— Directions —
All of the data below must be reproduced word for word, but without its images.

(Object tracking records)
*** Begin section ***

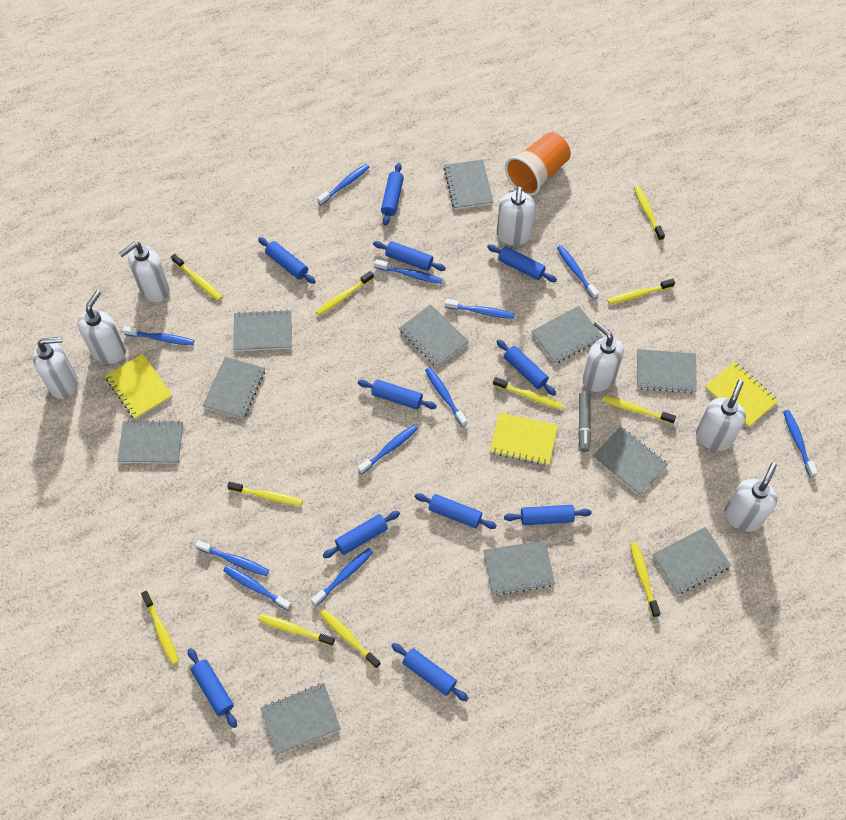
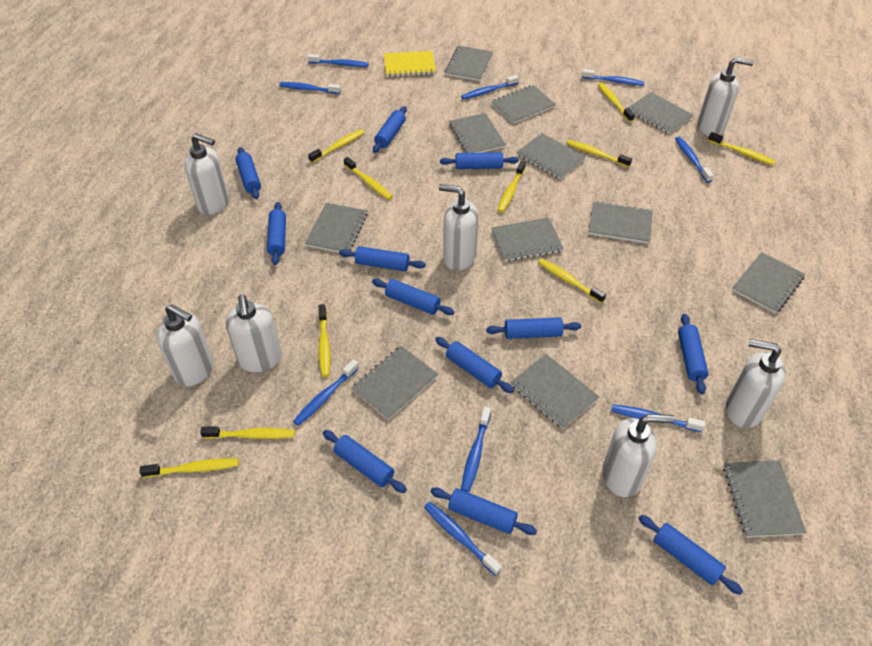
blue rolling pin: 11 -> 12
blue toothbrush: 11 -> 9
grey marker: 1 -> 0
grey notebook: 11 -> 12
orange cup: 1 -> 0
yellow notebook: 3 -> 1
yellow toothbrush: 11 -> 10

*** End section ***

— Response area —
blue rolling pin: 11 -> 12
blue toothbrush: 11 -> 9
grey marker: 1 -> 0
grey notebook: 11 -> 12
orange cup: 1 -> 0
yellow notebook: 3 -> 1
yellow toothbrush: 11 -> 10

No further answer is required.